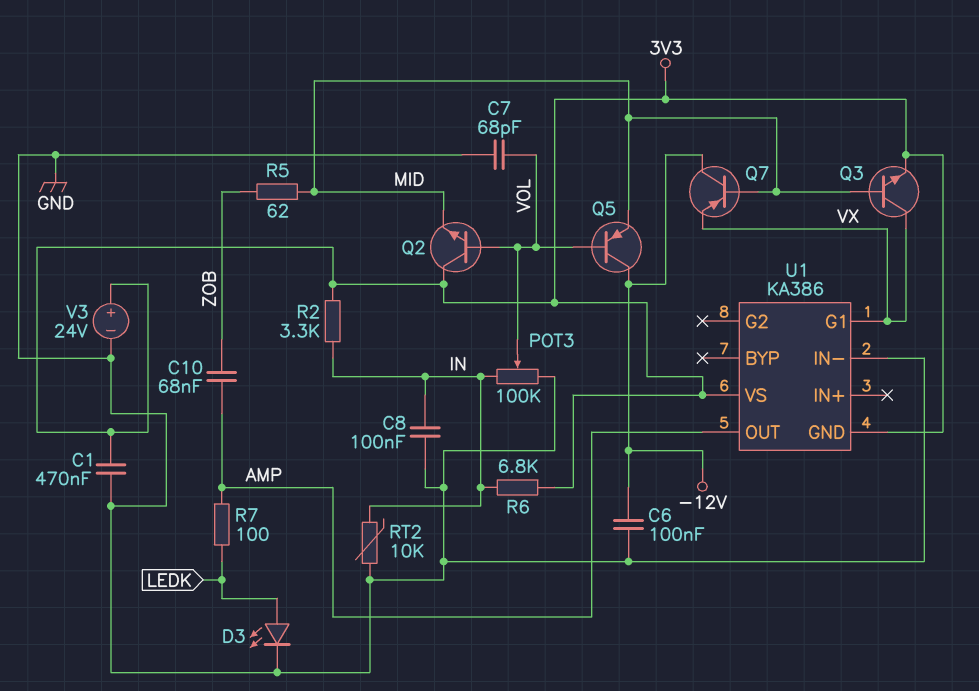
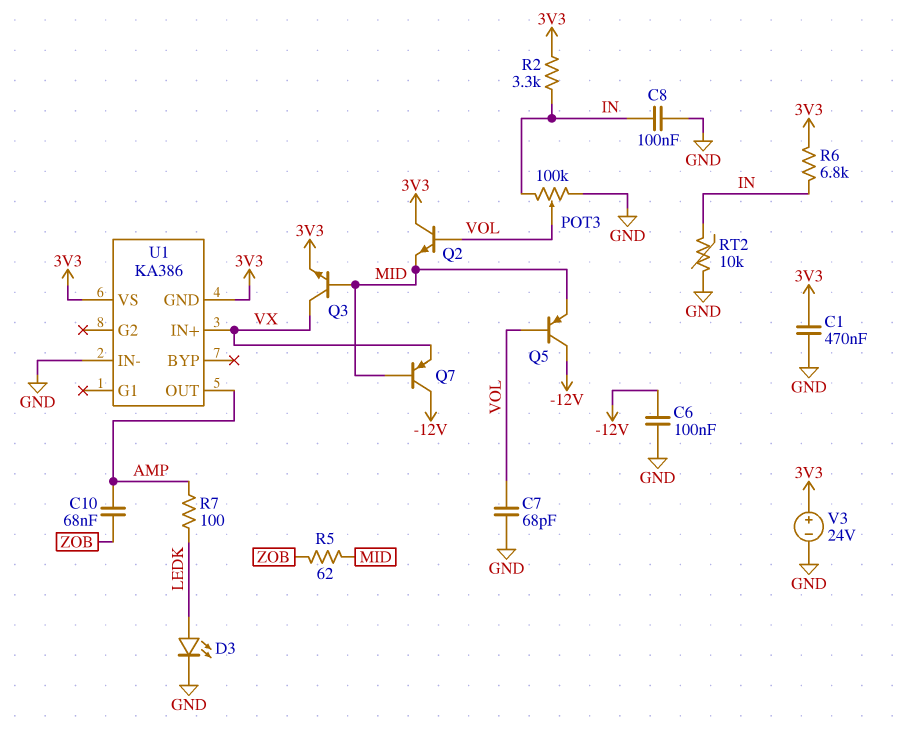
U1 pin G1: VX -> none
U1 pin IN+: none -> VX

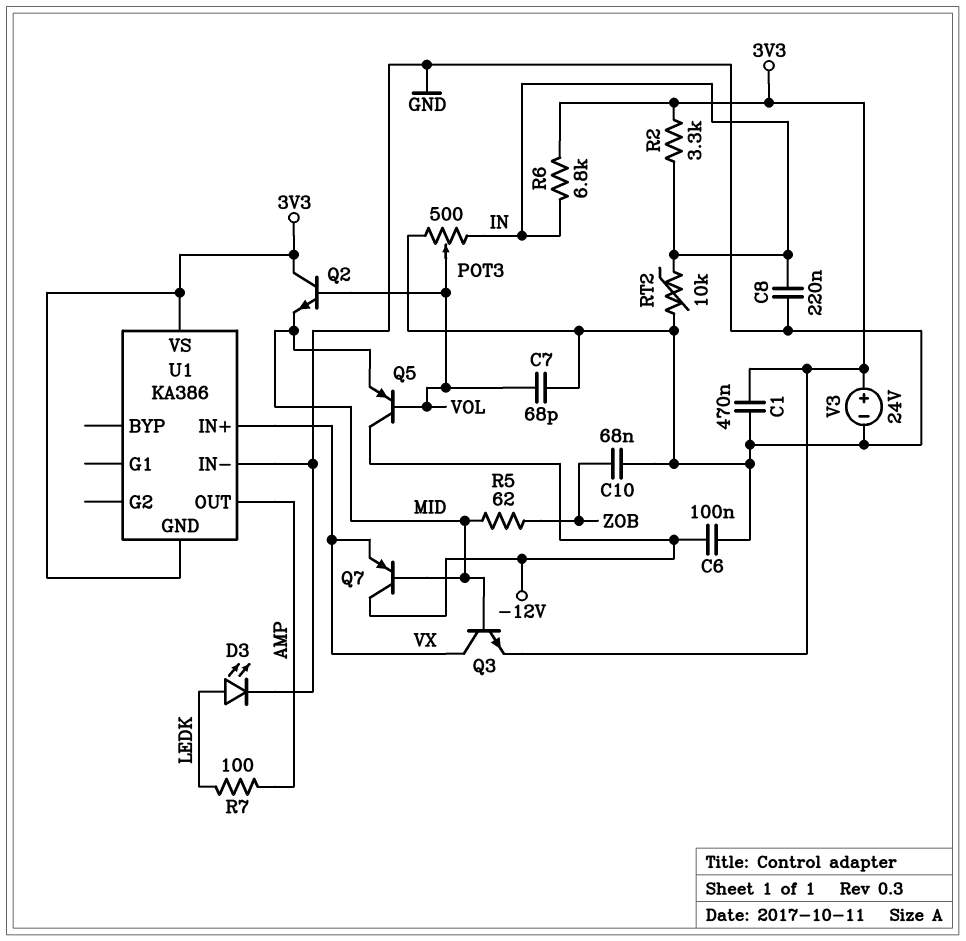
C8: 100nF (GND, IN) -> 220nF (GND, IN)
C10: 68nF (AMP, ZOB) -> 68nF (GND, ZOB)
POT3: 100k (GND, IN, wiper VOL) -> 500 (GND, IN, wiper VOL)

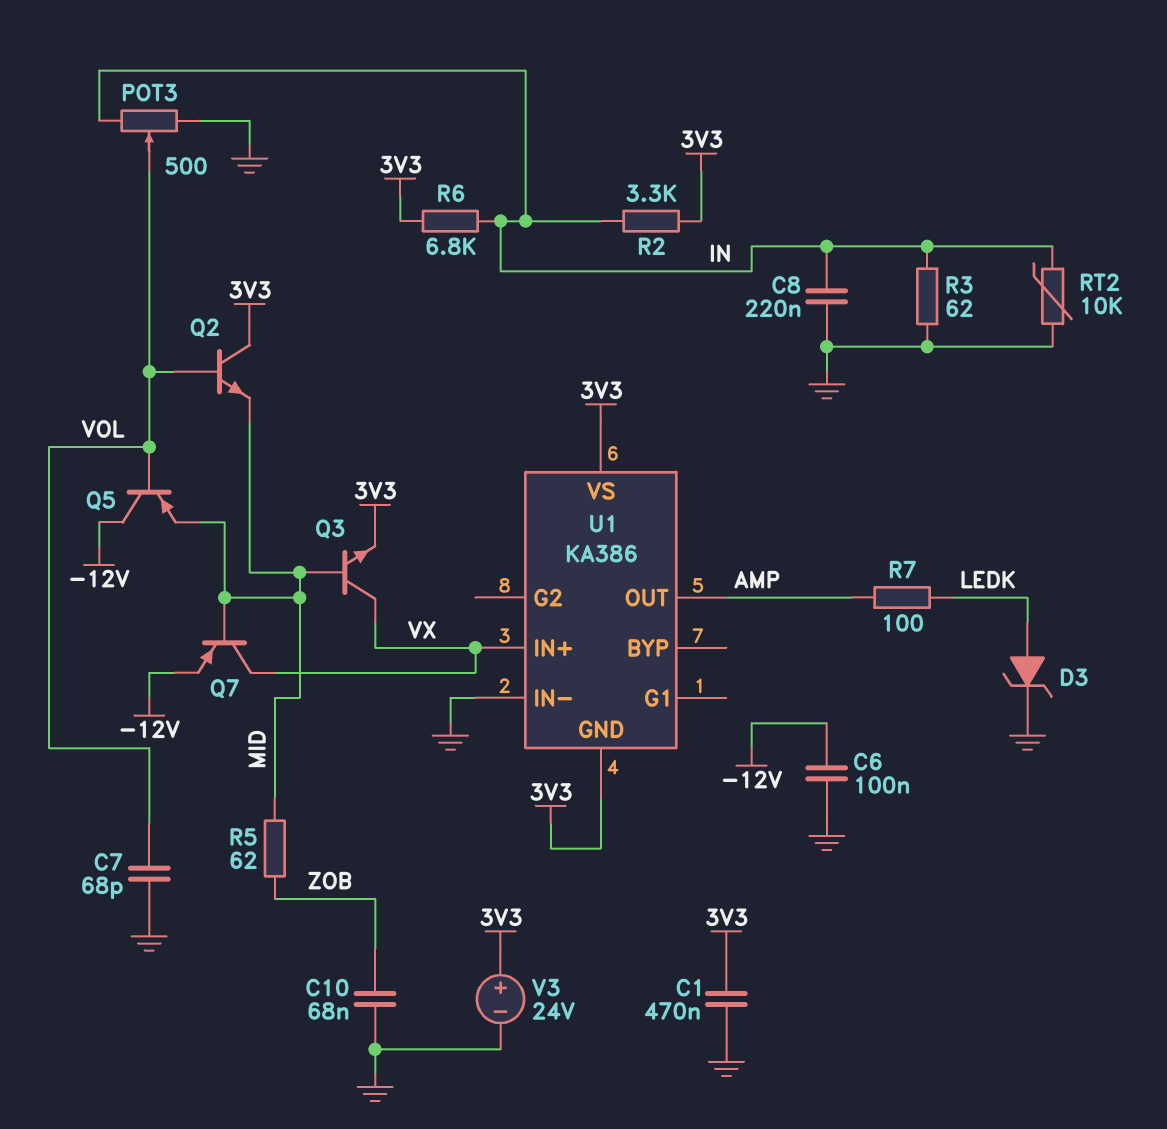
D3: LED (A LEDK, K GND) -> zener (A LEDK, K GND)
Q7: PNP (B MID, C -12V, E VX) -> PNP (B MID, C VX, E -12V)
R3: none -> 62 (GND, IN)

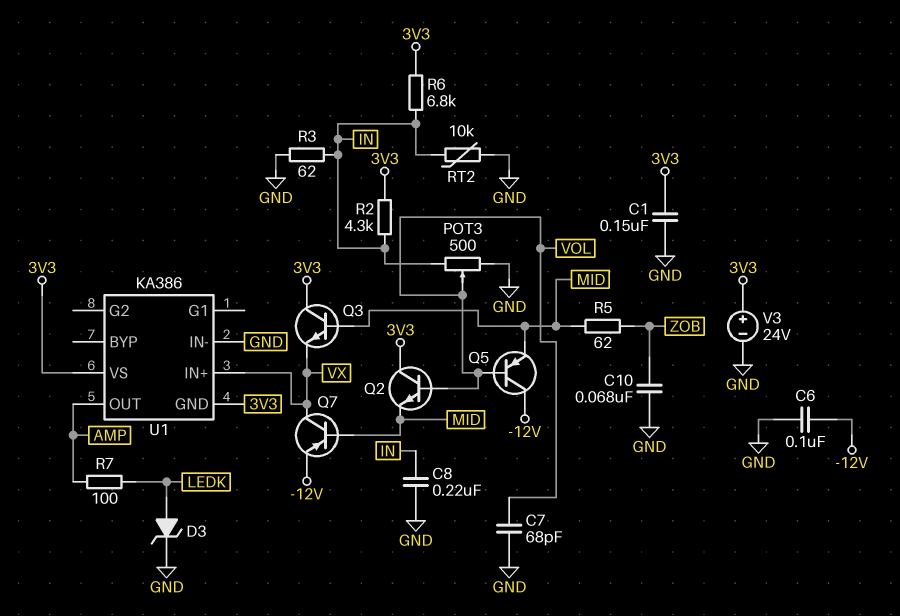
C1: 470nF (3V3, GND) -> 150nF (3V3, GND)
Q3: NPN (B MID, C VX, E 3V3) -> NPN (B MID, C 3V3, E VX)
R2: 3.3k (3V3, IN) -> 4.3k (3V3, IN)

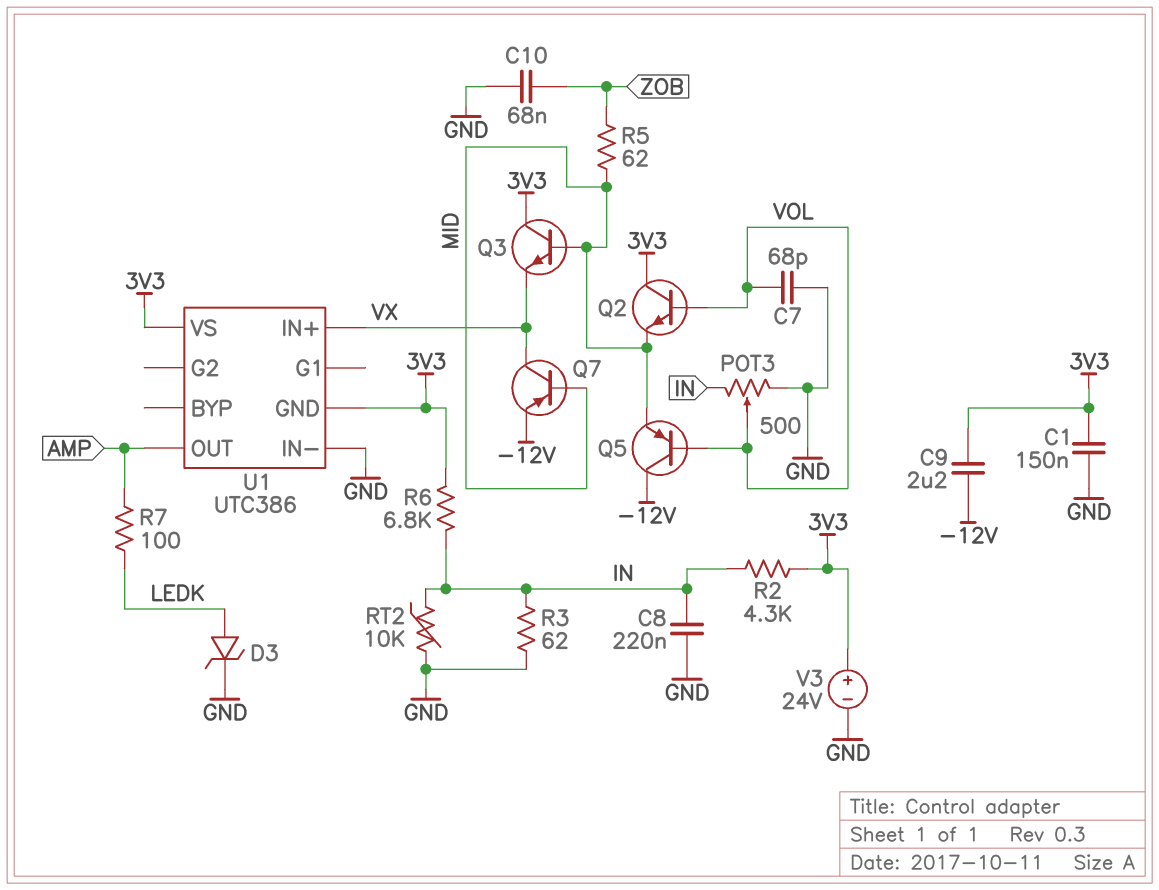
C6: 100nF (-12V, GND) -> none
C9: none -> 2.2uF (-12V, 3V3)
U1: KA386 -> UTC386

• • • •

▶ _Work request_:
If an entry holds a picture, leave the picture out and repeat the rest exactly.

▶ _Solution for this task_:
U1 pin G1: VX -> none
U1 pin IN+: none -> VX

C8: 100nF (GND, IN) -> 220nF (GND, IN)
C10: 68nF (AMP, ZOB) -> 68nF (GND, ZOB)
POT3: 100k (GND, IN, wiper VOL) -> 500 (GND, IN, wiper VOL)

D3: LED (A LEDK, K GND) -> zener (A LEDK, K GND)
Q7: PNP (B MID, C -12V, E VX) -> PNP (B MID, C VX, E -12V)
R3: none -> 62 (GND, IN)

C1: 470nF (3V3, GND) -> 150nF (3V3, GND)
Q3: NPN (B MID, C VX, E 3V3) -> NPN (B MID, C 3V3, E VX)
R2: 3.3k (3V3, IN) -> 4.3k (3V3, IN)

C6: 100nF (-12V, GND) -> none
C9: none -> 2.2uF (-12V, 3V3)
U1: KA386 -> UTC386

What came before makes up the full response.